What the task asks
This calls for a word-for-word copy of all the data, with each picture removed.

▽

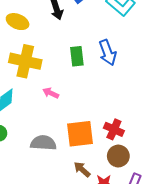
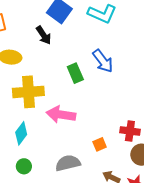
pink arrow: (51, 93) -> (61, 115), size x1.8
orange square: (80, 134) -> (100, 144), size x0.5

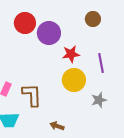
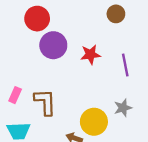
purple circle: (49, 33) -> (53, 45), moved
yellow circle: (74, 80) -> (94, 122), moved

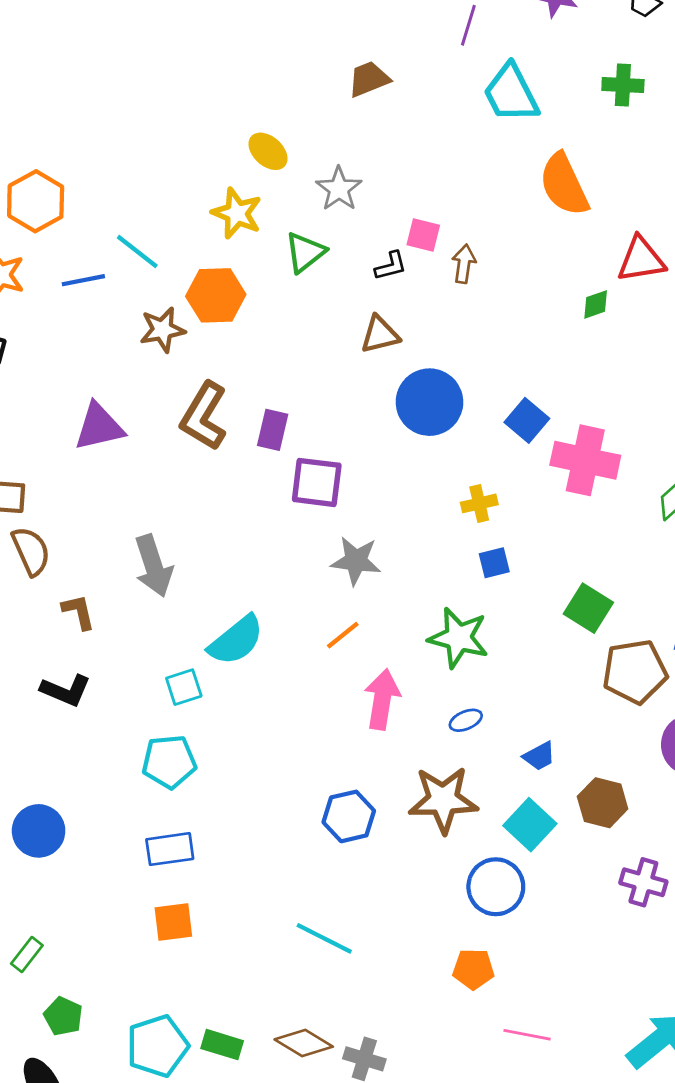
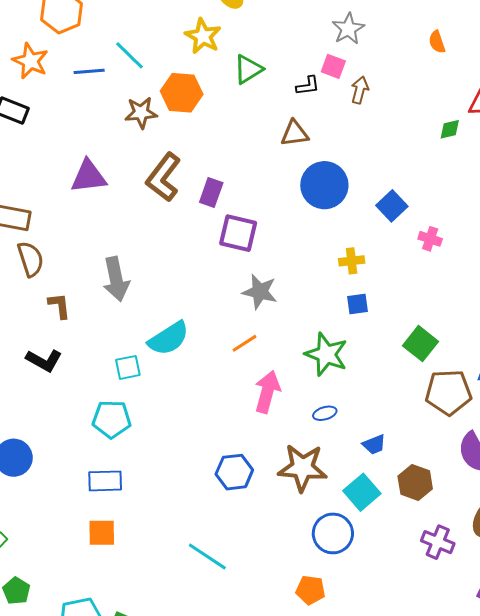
orange semicircle: (564, 185) -> (437, 42), size x0.5
gray star: (339, 189) -> (348, 29), moved
pink cross: (585, 460) -> (430, 239), size x0.5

△

Worked solution
pink arrow: (51, 93) -> (61, 115), size x1.8
orange square: (80, 134) -> (100, 144), size x0.5

purple circle: (49, 33) -> (53, 45), moved
yellow circle: (74, 80) -> (94, 122), moved

orange semicircle: (564, 185) -> (437, 42), size x0.5
gray star: (339, 189) -> (348, 29), moved
pink cross: (585, 460) -> (430, 239), size x0.5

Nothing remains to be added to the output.